● **WORK REQUEST**: From the records below, transcribe only the lines running from the one with "BUZZER: KY-006 -> YL-44" through the one with "TOF: VL6180X -> VL53L0X". Keep both of those end lines.

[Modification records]
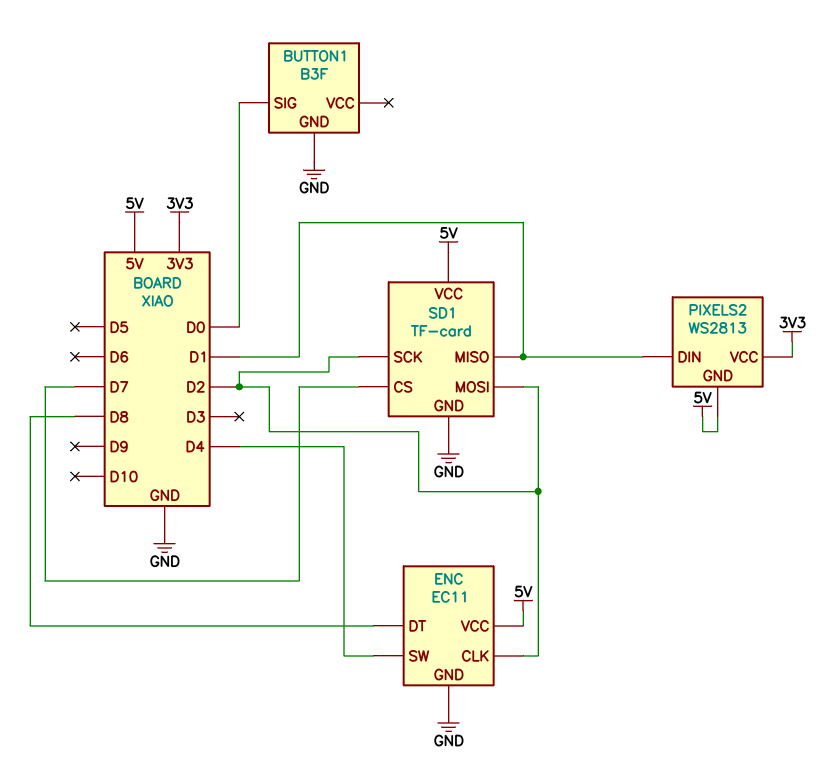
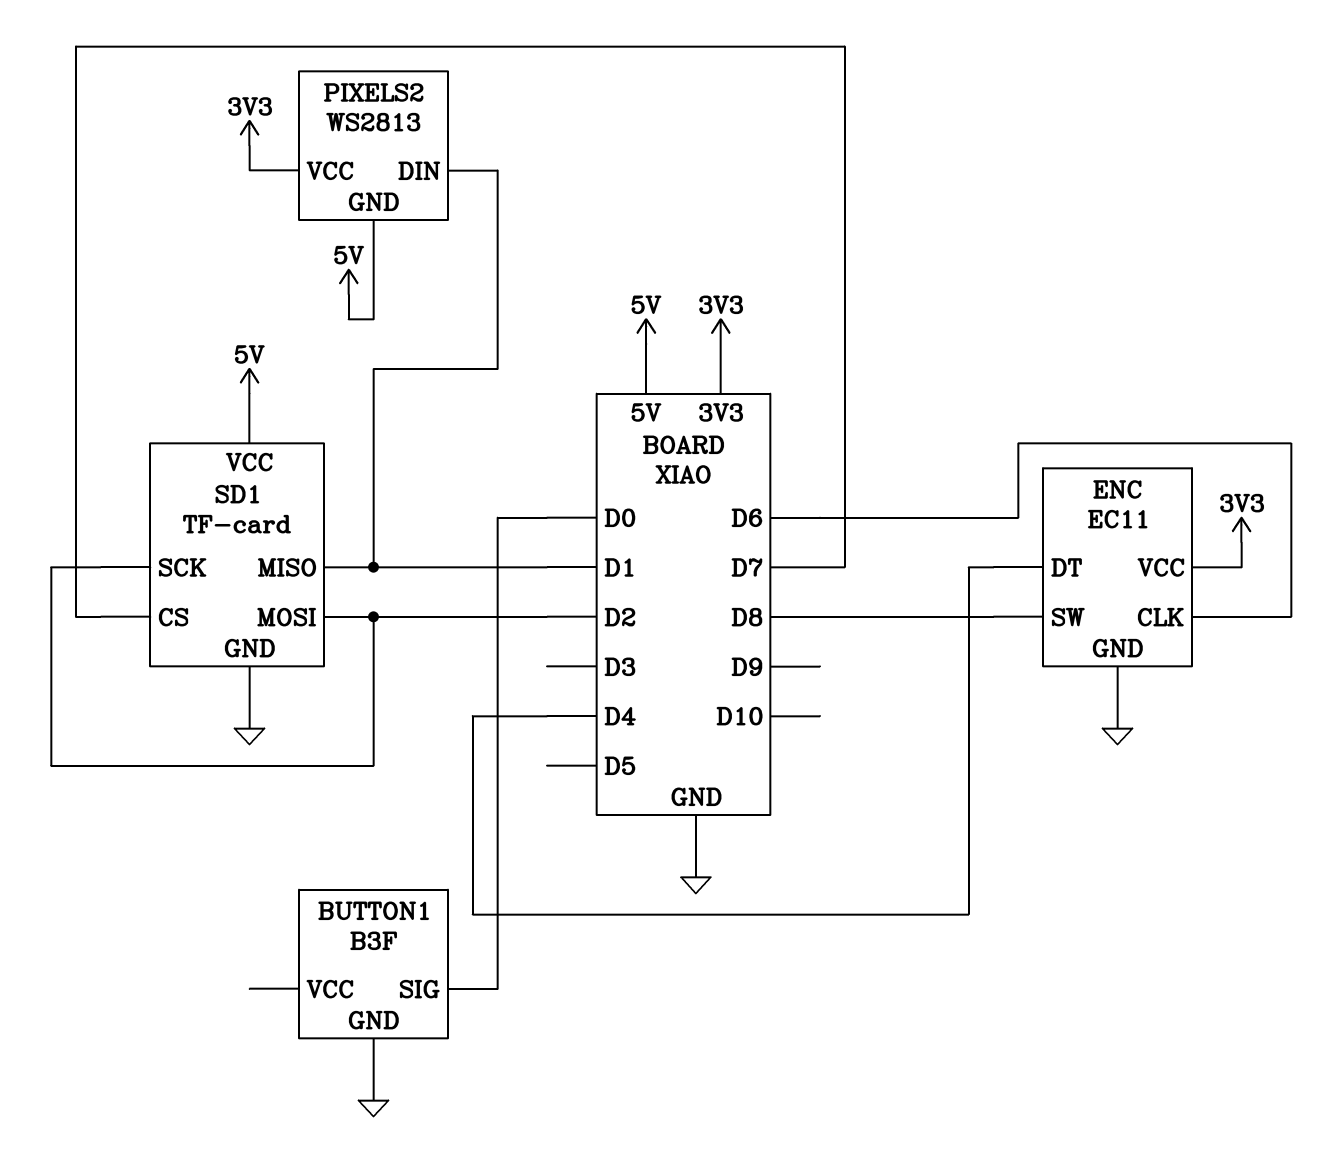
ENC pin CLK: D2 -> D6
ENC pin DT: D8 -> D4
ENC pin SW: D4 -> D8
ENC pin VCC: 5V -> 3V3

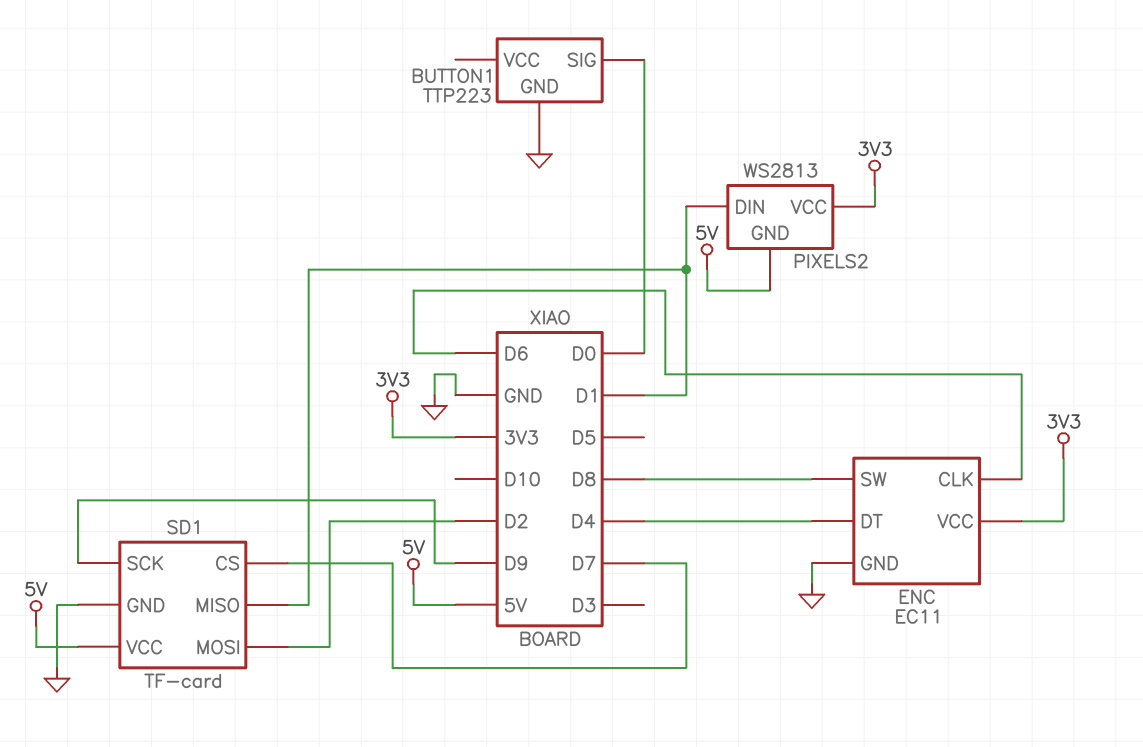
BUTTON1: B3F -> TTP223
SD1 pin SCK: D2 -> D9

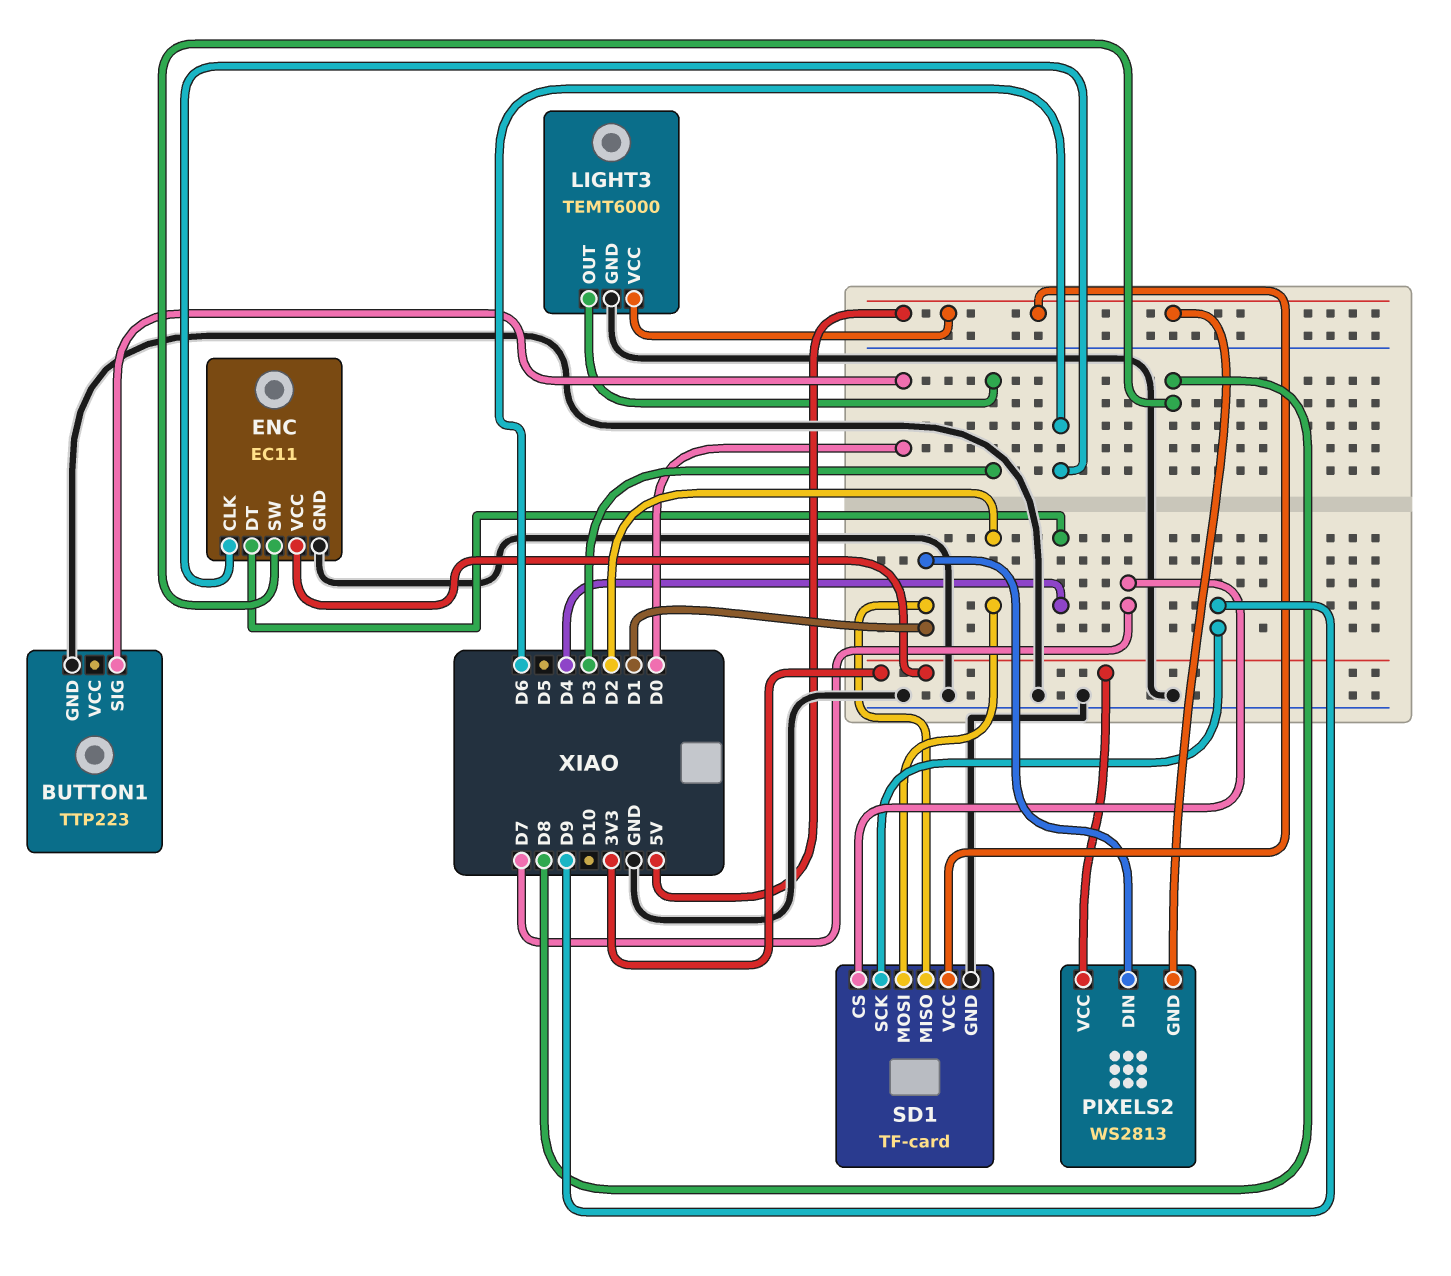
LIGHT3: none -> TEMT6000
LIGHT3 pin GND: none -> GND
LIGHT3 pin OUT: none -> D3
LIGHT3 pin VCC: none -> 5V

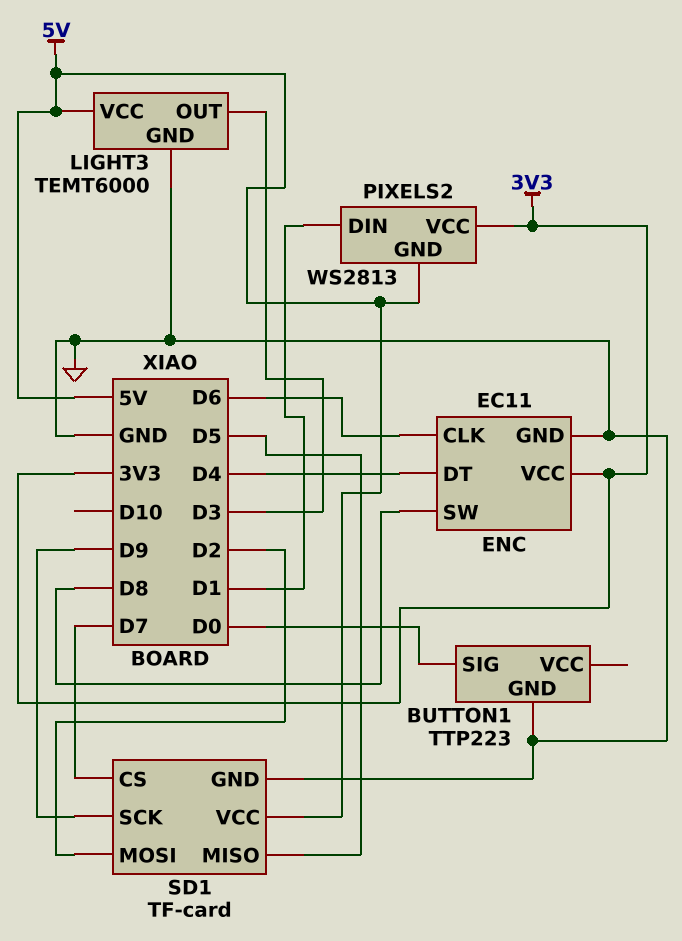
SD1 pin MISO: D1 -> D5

--

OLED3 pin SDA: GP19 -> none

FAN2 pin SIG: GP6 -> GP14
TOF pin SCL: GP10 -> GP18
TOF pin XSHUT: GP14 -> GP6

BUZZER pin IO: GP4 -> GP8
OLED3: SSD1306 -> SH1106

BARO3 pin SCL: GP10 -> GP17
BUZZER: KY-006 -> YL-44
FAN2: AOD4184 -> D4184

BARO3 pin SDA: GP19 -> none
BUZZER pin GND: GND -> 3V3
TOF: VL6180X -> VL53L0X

● **RESPONSE BELOW**:
BUZZER: KY-006 -> YL-44
FAN2: AOD4184 -> D4184

BARO3 pin SDA: GP19 -> none
BUZZER pin GND: GND -> 3V3
TOF: VL6180X -> VL53L0X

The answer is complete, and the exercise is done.